What you will do - A single number is the answer here: the count of lines in the records below in which the word "BARO" appears.

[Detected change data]
------
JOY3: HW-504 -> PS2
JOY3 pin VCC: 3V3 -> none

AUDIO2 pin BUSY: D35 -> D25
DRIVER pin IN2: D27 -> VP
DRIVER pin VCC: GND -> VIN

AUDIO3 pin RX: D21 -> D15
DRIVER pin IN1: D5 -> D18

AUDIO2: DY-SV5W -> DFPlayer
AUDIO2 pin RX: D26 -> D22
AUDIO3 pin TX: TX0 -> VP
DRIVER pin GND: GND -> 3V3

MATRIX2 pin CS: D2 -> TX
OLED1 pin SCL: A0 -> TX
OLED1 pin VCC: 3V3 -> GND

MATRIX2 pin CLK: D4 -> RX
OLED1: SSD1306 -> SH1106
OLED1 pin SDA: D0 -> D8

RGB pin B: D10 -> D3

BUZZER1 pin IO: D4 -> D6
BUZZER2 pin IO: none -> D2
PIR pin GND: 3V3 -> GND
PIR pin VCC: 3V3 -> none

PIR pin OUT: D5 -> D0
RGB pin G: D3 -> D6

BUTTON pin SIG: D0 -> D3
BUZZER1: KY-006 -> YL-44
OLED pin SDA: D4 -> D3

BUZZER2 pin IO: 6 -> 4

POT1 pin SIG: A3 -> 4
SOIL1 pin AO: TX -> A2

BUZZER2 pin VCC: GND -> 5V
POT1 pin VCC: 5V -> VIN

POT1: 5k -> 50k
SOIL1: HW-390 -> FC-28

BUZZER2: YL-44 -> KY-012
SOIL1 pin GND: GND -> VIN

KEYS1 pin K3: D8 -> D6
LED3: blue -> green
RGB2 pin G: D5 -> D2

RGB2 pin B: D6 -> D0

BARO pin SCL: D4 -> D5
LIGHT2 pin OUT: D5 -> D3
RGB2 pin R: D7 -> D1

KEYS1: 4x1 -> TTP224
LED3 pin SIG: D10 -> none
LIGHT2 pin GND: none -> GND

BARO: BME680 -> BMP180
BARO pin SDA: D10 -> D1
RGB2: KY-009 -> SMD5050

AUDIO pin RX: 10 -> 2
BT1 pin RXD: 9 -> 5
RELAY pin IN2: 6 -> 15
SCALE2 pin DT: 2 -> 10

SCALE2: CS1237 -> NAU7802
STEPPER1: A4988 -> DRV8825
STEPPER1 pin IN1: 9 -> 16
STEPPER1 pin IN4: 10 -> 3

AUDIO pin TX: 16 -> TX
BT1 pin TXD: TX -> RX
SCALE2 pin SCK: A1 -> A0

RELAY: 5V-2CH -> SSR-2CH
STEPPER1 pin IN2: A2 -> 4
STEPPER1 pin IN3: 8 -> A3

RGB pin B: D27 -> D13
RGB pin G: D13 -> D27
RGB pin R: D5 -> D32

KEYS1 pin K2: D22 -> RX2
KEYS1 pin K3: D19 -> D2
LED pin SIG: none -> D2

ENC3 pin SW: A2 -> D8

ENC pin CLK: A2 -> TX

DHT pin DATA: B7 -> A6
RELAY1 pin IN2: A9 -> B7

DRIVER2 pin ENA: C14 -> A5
------
Written solution - 3